What is being asked:
Would you please give every entry again exactly, without the pictures?

╭──

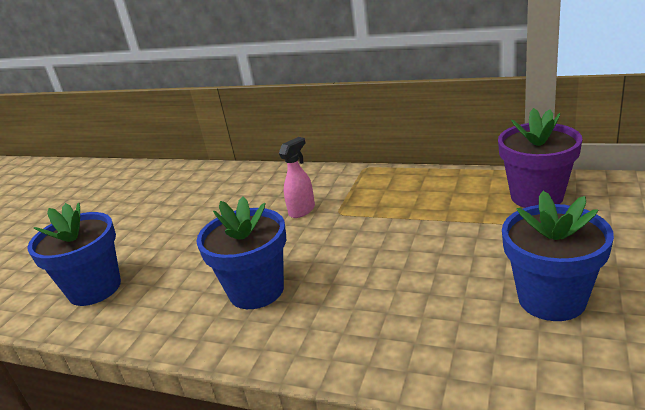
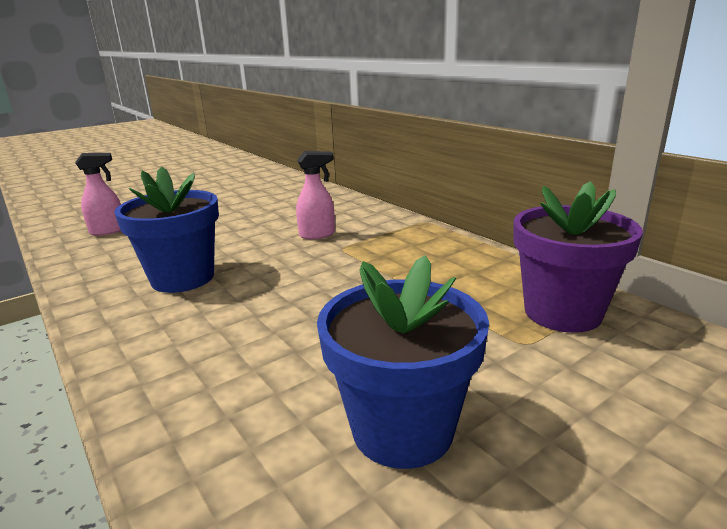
camera: 30 degrees right, 5 degrees down
blue flower pot [27,202,121,306] -> pink spray bottle [75,153,121,236]

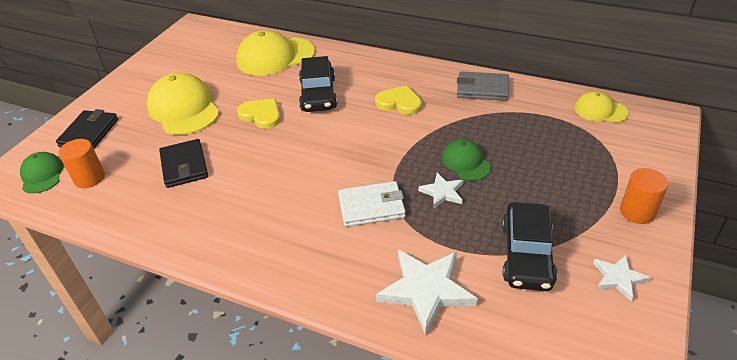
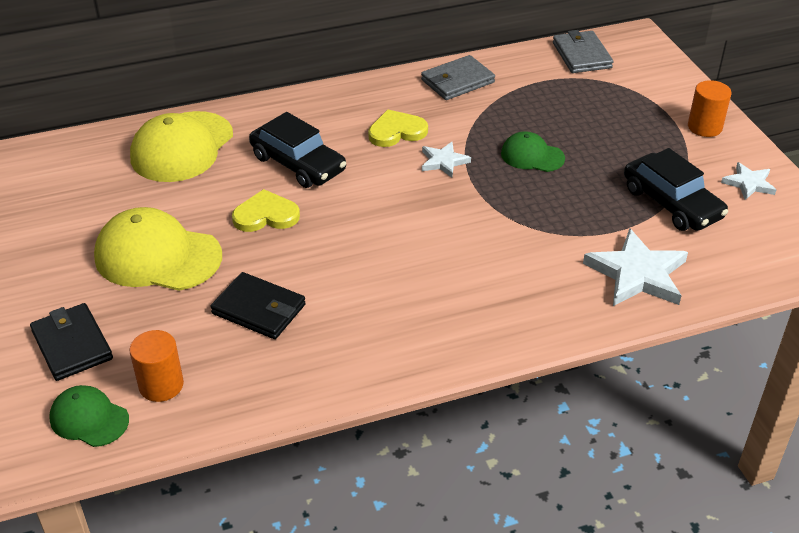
camera: 45 degrees left, 0 degrees up
white wallet [338,181,406,227] -> none
white star [418,173,464,208] -> white star moved to [422,142,471,178]
yellow cap [574,91,629,123] -> grey wallet [553,30,613,73]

╰──

Exercise answer:
camera: 30 degrees right, 5 degrees down
blue flower pot [27,202,121,306] -> pink spray bottle [75,153,121,236]

camera: 45 degrees left, 0 degrees up
white wallet [338,181,406,227] -> none
white star [418,173,464,208] -> white star moved to [422,142,471,178]
yellow cap [574,91,629,123] -> grey wallet [553,30,613,73]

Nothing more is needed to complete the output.